→ Task prompt:
Going down the data below, set down exactly the line with "R122: none -> 33 (W6, W11)" and each line after it through the line with "R6: 1.8k (+9V, DGND) -> 1.8k (DGND, N009)"; no other lines.
++++ Data
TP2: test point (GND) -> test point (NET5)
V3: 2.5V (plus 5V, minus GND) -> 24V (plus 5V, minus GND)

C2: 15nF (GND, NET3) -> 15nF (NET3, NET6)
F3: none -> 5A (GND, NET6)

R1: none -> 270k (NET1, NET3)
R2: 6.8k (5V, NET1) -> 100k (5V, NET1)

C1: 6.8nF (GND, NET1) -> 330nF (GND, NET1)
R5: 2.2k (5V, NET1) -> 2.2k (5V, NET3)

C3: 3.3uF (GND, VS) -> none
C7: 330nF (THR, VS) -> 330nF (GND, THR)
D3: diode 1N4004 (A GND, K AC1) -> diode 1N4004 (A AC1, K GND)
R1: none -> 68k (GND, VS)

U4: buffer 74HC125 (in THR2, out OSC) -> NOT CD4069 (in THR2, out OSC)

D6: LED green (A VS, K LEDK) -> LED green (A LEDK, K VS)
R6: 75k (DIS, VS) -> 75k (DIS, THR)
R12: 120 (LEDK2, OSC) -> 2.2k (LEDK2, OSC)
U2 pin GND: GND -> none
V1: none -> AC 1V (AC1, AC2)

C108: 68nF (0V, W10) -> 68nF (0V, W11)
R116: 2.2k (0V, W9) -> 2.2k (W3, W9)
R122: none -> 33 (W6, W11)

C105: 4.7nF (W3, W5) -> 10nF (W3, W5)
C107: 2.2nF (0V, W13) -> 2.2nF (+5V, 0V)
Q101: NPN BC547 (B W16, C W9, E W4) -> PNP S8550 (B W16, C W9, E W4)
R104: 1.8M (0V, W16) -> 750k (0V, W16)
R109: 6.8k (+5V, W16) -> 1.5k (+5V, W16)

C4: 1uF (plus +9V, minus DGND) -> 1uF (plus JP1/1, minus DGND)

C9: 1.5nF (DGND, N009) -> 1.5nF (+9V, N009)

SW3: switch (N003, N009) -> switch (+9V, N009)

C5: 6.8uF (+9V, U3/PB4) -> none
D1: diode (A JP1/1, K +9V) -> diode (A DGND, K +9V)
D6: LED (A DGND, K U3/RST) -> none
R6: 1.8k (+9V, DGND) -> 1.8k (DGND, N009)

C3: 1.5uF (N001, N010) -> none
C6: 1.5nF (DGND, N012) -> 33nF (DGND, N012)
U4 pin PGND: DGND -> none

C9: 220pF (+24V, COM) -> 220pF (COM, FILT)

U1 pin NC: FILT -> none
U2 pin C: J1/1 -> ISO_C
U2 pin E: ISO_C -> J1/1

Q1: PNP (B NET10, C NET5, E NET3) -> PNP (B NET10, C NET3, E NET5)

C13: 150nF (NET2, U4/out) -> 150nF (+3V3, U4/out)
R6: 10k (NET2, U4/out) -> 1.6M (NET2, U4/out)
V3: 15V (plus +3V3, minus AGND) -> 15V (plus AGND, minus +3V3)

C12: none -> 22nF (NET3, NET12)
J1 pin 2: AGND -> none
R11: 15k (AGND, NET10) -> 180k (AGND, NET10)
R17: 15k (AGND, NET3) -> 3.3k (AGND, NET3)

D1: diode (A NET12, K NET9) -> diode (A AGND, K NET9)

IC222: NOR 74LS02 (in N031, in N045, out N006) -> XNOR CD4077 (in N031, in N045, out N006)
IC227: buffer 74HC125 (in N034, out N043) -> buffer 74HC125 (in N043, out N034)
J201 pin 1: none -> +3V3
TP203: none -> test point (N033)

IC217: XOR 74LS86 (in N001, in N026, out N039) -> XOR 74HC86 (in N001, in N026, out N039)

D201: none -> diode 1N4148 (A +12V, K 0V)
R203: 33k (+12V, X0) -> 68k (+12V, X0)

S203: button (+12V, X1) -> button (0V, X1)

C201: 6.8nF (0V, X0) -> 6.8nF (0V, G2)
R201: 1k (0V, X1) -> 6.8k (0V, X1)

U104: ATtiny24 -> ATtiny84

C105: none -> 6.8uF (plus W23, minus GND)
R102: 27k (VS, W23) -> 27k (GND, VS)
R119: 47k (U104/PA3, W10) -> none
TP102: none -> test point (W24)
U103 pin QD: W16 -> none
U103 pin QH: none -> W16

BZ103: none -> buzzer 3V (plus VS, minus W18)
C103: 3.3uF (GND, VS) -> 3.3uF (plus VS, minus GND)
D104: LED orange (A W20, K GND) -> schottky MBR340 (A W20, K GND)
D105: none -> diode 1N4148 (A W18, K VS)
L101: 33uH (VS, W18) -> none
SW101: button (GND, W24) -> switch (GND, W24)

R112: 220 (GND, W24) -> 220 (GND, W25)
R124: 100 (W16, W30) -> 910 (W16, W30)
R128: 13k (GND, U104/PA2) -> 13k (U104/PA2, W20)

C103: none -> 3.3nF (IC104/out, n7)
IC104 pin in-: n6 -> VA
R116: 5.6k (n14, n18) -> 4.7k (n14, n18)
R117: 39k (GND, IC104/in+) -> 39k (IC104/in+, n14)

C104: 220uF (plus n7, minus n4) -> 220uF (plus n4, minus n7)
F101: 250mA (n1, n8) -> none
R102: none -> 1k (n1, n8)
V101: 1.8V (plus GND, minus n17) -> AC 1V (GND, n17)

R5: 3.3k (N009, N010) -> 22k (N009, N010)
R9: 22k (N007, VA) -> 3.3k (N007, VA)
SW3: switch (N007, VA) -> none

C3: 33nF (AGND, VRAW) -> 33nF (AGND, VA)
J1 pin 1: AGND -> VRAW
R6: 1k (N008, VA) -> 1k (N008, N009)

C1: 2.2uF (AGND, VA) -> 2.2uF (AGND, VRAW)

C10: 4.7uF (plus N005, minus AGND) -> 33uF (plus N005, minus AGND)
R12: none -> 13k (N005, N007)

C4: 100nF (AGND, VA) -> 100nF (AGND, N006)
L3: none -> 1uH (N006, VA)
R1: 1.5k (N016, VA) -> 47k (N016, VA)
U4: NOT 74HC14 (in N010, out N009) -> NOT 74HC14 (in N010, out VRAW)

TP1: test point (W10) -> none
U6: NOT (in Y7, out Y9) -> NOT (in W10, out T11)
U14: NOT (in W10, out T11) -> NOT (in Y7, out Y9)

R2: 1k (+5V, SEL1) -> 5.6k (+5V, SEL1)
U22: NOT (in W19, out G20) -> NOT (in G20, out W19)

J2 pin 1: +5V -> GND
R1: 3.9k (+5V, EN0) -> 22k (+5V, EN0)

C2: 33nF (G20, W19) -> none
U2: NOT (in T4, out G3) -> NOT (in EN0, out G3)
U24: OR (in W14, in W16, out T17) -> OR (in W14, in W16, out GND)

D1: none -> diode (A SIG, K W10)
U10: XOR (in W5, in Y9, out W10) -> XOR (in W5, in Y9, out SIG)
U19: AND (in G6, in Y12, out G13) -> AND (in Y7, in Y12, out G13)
++++++++
→ Exercise output:
R122: none -> 33 (W6, W11)

C105: 4.7nF (W3, W5) -> 10nF (W3, W5)
C107: 2.2nF (0V, W13) -> 2.2nF (+5V, 0V)
Q101: NPN BC547 (B W16, C W9, E W4) -> PNP S8550 (B W16, C W9, E W4)
R104: 1.8M (0V, W16) -> 750k (0V, W16)
R109: 6.8k (+5V, W16) -> 1.5k (+5V, W16)

C4: 1uF (plus +9V, minus DGND) -> 1uF (plus JP1/1, minus DGND)

C9: 1.5nF (DGND, N009) -> 1.5nF (+9V, N009)

SW3: switch (N003, N009) -> switch (+9V, N009)

C5: 6.8uF (+9V, U3/PB4) -> none
D1: diode (A JP1/1, K +9V) -> diode (A DGND, K +9V)
D6: LED (A DGND, K U3/RST) -> none
R6: 1.8k (+9V, DGND) -> 1.8k (DGND, N009)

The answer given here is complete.